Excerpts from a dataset
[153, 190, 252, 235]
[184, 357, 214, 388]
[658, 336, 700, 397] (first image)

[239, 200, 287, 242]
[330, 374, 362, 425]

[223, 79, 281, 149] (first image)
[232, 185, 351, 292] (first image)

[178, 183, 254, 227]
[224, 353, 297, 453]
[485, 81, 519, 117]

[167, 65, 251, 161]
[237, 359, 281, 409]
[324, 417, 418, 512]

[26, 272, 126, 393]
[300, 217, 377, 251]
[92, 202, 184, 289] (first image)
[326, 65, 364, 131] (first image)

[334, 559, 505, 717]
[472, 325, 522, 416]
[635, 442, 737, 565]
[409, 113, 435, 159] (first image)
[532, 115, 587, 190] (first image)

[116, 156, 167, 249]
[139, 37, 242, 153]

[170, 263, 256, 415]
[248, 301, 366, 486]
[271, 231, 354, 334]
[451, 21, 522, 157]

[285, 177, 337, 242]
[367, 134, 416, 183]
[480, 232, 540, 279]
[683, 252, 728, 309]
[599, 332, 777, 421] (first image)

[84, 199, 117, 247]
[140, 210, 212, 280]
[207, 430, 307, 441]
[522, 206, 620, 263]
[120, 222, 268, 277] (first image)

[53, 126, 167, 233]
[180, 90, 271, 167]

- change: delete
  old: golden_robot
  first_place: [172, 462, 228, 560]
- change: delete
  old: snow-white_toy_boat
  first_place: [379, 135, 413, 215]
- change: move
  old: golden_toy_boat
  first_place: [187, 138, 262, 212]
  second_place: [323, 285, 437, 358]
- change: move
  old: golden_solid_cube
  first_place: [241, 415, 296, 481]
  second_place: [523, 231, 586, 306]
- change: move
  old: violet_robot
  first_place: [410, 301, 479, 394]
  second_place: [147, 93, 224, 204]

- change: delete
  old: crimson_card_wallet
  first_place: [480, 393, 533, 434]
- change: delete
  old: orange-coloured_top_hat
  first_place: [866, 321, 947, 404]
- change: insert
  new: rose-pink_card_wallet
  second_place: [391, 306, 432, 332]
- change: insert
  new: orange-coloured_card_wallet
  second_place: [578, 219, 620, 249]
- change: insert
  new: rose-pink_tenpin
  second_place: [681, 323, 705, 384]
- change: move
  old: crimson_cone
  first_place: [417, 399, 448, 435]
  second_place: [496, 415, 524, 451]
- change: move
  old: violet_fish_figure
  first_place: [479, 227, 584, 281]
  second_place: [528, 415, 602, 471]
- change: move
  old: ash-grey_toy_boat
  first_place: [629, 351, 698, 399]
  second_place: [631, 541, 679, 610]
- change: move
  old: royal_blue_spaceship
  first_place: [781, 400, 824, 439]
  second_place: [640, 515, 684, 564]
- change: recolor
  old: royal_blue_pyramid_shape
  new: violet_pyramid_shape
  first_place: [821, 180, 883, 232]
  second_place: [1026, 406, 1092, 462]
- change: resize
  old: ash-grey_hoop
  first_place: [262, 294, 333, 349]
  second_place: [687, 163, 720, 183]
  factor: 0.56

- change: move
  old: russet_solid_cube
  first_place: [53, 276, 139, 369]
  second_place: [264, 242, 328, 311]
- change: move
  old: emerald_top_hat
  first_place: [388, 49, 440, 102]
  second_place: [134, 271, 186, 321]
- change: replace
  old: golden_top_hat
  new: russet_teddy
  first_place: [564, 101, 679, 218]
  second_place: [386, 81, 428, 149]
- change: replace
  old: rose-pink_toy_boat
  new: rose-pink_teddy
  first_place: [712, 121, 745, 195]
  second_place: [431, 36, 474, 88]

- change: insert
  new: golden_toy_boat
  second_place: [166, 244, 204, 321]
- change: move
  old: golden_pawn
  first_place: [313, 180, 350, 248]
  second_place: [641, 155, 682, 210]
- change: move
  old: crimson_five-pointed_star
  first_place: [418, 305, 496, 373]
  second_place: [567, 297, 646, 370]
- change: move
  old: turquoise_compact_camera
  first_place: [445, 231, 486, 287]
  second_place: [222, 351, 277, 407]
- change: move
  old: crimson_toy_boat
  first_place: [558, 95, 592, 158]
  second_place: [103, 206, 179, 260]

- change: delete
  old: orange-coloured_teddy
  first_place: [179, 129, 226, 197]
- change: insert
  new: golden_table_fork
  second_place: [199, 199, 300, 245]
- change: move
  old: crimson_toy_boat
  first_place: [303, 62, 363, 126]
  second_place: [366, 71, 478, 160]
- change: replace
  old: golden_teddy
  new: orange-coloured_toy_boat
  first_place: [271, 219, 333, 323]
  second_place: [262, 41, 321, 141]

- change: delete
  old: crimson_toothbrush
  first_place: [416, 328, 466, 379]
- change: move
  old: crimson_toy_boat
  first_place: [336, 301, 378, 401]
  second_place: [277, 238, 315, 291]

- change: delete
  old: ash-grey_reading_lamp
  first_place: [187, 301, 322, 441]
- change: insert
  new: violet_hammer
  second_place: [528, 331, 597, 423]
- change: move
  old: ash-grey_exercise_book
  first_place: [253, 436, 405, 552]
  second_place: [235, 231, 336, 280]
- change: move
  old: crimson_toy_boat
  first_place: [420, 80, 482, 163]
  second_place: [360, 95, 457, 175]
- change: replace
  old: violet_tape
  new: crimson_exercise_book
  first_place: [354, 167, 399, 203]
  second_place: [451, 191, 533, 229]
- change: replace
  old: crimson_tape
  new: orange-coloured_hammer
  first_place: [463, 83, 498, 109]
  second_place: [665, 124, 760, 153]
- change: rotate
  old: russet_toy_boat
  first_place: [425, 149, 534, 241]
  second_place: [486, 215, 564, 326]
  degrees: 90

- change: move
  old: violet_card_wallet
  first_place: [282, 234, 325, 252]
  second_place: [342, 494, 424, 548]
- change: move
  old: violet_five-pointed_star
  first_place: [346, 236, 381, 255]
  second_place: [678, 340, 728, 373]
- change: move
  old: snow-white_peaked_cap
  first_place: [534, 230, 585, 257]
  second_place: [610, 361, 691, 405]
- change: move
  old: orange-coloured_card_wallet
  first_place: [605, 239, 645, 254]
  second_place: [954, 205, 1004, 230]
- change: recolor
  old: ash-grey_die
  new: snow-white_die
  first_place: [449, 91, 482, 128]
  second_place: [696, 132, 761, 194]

• WORK TO COMPLETE: Word for word, restate all of the records.

• THE ANSWER:
[153, 190, 252, 235]
[184, 357, 214, 388]
[658, 336, 700, 397] (first image)

[239, 200, 287, 242]
[330, 374, 362, 425]

[223, 79, 281, 149] (first image)
[232, 185, 351, 292] (first image)

[178, 183, 254, 227]
[224, 353, 297, 453]
[485, 81, 519, 117]

[167, 65, 251, 161]
[237, 359, 281, 409]
[324, 417, 418, 512]

[26, 272, 126, 393]
[300, 217, 377, 251]
[92, 202, 184, 289] (first image)
[326, 65, 364, 131] (first image)

[334, 559, 505, 717]
[472, 325, 522, 416]
[635, 442, 737, 565]
[409, 113, 435, 159] (first image)
[532, 115, 587, 190] (first image)

[116, 156, 167, 249]
[139, 37, 242, 153]

[170, 263, 256, 415]
[248, 301, 366, 486]
[271, 231, 354, 334]
[451, 21, 522, 157]

[285, 177, 337, 242]
[367, 134, 416, 183]
[480, 232, 540, 279]
[683, 252, 728, 309]
[599, 332, 777, 421] (first image)

[84, 199, 117, 247]
[140, 210, 212, 280]
[207, 430, 307, 441]
[522, 206, 620, 263]
[120, 222, 268, 277] (first image)

[53, 126, 167, 233]
[180, 90, 271, 167]

- change: delete
  old: golden_robot
  first_place: [172, 462, 228, 560]
- change: delete
  old: snow-white_toy_boat
  first_place: [379, 135, 413, 215]
- change: move
  old: golden_toy_boat
  first_place: [187, 138, 262, 212]
  second_place: [323, 285, 437, 358]
- change: move
  old: golden_solid_cube
  first_place: [241, 415, 296, 481]
  second_place: [523, 231, 586, 306]
- change: move
  old: violet_robot
  first_place: [410, 301, 479, 394]
  second_place: [147, 93, 224, 204]

- change: delete
  old: crimson_card_wallet
  first_place: [480, 393, 533, 434]
- change: delete
  old: orange-coloured_top_hat
  first_place: [866, 321, 947, 404]
- change: insert
  new: rose-pink_card_wallet
  second_place: [391, 306, 432, 332]
- change: insert
  new: orange-coloured_card_wallet
  second_place: [578, 219, 620, 249]
- change: insert
  new: rose-pink_tenpin
  second_place: [681, 323, 705, 384]
- change: move
  old: crimson_cone
  first_place: [417, 399, 448, 435]
  second_place: [496, 415, 524, 451]
- change: move
  old: violet_fish_figure
  first_place: [479, 227, 584, 281]
  second_place: [528, 415, 602, 471]
- change: move
  old: ash-grey_toy_boat
  first_place: [629, 351, 698, 399]
  second_place: [631, 541, 679, 610]
- change: move
  old: royal_blue_spaceship
  first_place: [781, 400, 824, 439]
  second_place: [640, 515, 684, 564]
- change: recolor
  old: royal_blue_pyramid_shape
  new: violet_pyramid_shape
  first_place: [821, 180, 883, 232]
  second_place: [1026, 406, 1092, 462]
- change: resize
  old: ash-grey_hoop
  first_place: [262, 294, 333, 349]
  second_place: [687, 163, 720, 183]
  factor: 0.56

- change: move
  old: russet_solid_cube
  first_place: [53, 276, 139, 369]
  second_place: [264, 242, 328, 311]
- change: move
  old: emerald_top_hat
  first_place: [388, 49, 440, 102]
  second_place: [134, 271, 186, 321]
- change: replace
  old: golden_top_hat
  new: russet_teddy
  first_place: [564, 101, 679, 218]
  second_place: [386, 81, 428, 149]
- change: replace
  old: rose-pink_toy_boat
  new: rose-pink_teddy
  first_place: [712, 121, 745, 195]
  second_place: [431, 36, 474, 88]

- change: insert
  new: golden_toy_boat
  second_place: [166, 244, 204, 321]
- change: move
  old: golden_pawn
  first_place: [313, 180, 350, 248]
  second_place: [641, 155, 682, 210]
- change: move
  old: crimson_five-pointed_star
  first_place: [418, 305, 496, 373]
  second_place: [567, 297, 646, 370]
- change: move
  old: turquoise_compact_camera
  first_place: [445, 231, 486, 287]
  second_place: [222, 351, 277, 407]
- change: move
  old: crimson_toy_boat
  first_place: [558, 95, 592, 158]
  second_place: [103, 206, 179, 260]

- change: delete
  old: orange-coloured_teddy
  first_place: [179, 129, 226, 197]
- change: insert
  new: golden_table_fork
  second_place: [199, 199, 300, 245]
- change: move
  old: crimson_toy_boat
  first_place: [303, 62, 363, 126]
  second_place: [366, 71, 478, 160]
- change: replace
  old: golden_teddy
  new: orange-coloured_toy_boat
  first_place: [271, 219, 333, 323]
  second_place: [262, 41, 321, 141]

- change: delete
  old: crimson_toothbrush
  first_place: [416, 328, 466, 379]
- change: move
  old: crimson_toy_boat
  first_place: [336, 301, 378, 401]
  second_place: [277, 238, 315, 291]

- change: delete
  old: ash-grey_reading_lamp
  first_place: [187, 301, 322, 441]
- change: insert
  new: violet_hammer
  second_place: [528, 331, 597, 423]
- change: move
  old: ash-grey_exercise_book
  first_place: [253, 436, 405, 552]
  second_place: [235, 231, 336, 280]
- change: move
  old: crimson_toy_boat
  first_place: [420, 80, 482, 163]
  second_place: [360, 95, 457, 175]
- change: replace
  old: violet_tape
  new: crimson_exercise_book
  first_place: [354, 167, 399, 203]
  second_place: [451, 191, 533, 229]
- change: replace
  old: crimson_tape
  new: orange-coloured_hammer
  first_place: [463, 83, 498, 109]
  second_place: [665, 124, 760, 153]
- change: rotate
  old: russet_toy_boat
  first_place: [425, 149, 534, 241]
  second_place: [486, 215, 564, 326]
  degrees: 90

- change: move
  old: violet_card_wallet
  first_place: [282, 234, 325, 252]
  second_place: [342, 494, 424, 548]
- change: move
  old: violet_five-pointed_star
  first_place: [346, 236, 381, 255]
  second_place: [678, 340, 728, 373]
- change: move
  old: snow-white_peaked_cap
  first_place: [534, 230, 585, 257]
  second_place: [610, 361, 691, 405]
- change: move
  old: orange-coloured_card_wallet
  first_place: [605, 239, 645, 254]
  second_place: [954, 205, 1004, 230]
- change: recolor
  old: ash-grey_die
  new: snow-white_die
  first_place: [449, 91, 482, 128]
  second_place: [696, 132, 761, 194]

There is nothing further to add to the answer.